# What to do
Please output the data exactly, minus pictures.

# Supplied data
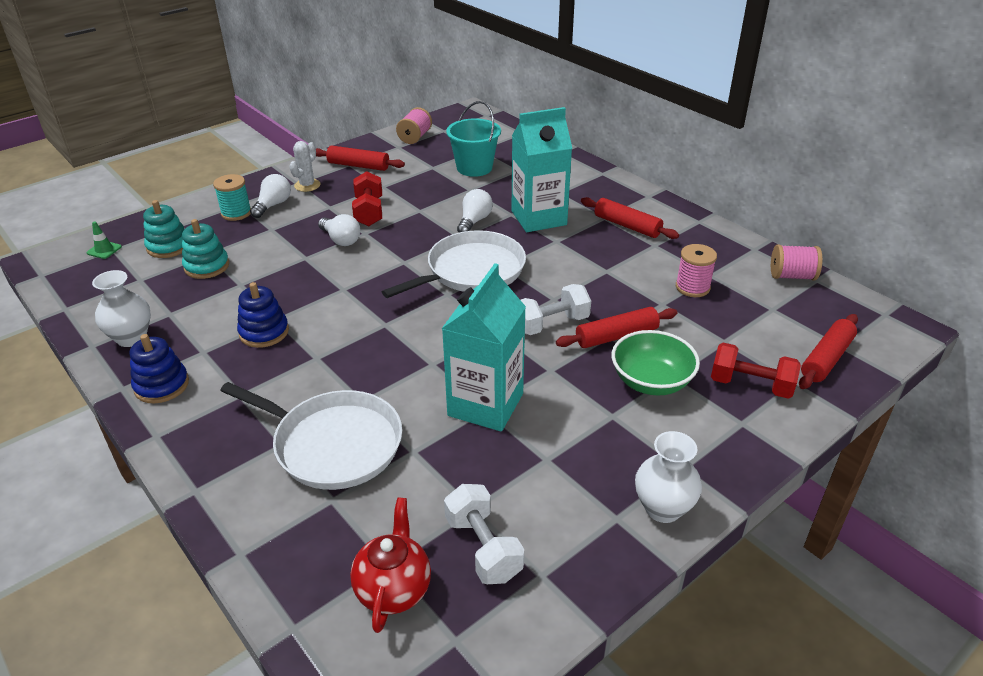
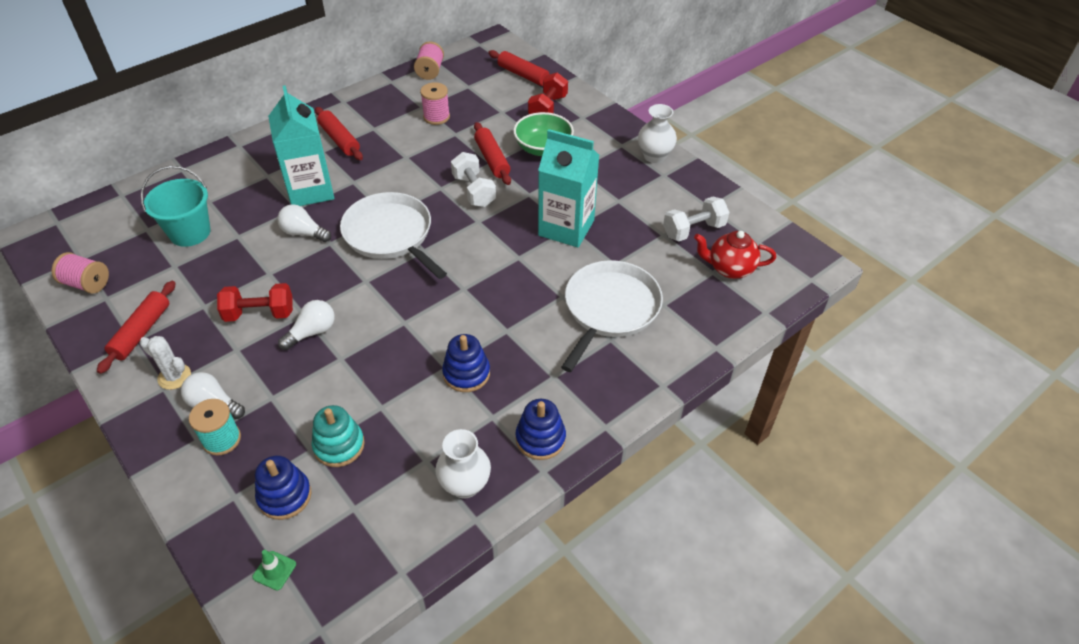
camera: 90 degrees left, 10 degrees up
turquoise stacking toy [143,200,184,258] -> blue stacking toy [255,455,311,520]
red rolling pin [581,197,679,239] -> red rolling pin turned 75 degrees counterclockwise [315,107,363,160]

# Answer section
camera: 90 degrees left, 10 degrees up
turquoise stacking toy [143,200,184,258] -> blue stacking toy [255,455,311,520]
red rolling pin [581,197,679,239] -> red rolling pin turned 75 degrees counterclockwise [315,107,363,160]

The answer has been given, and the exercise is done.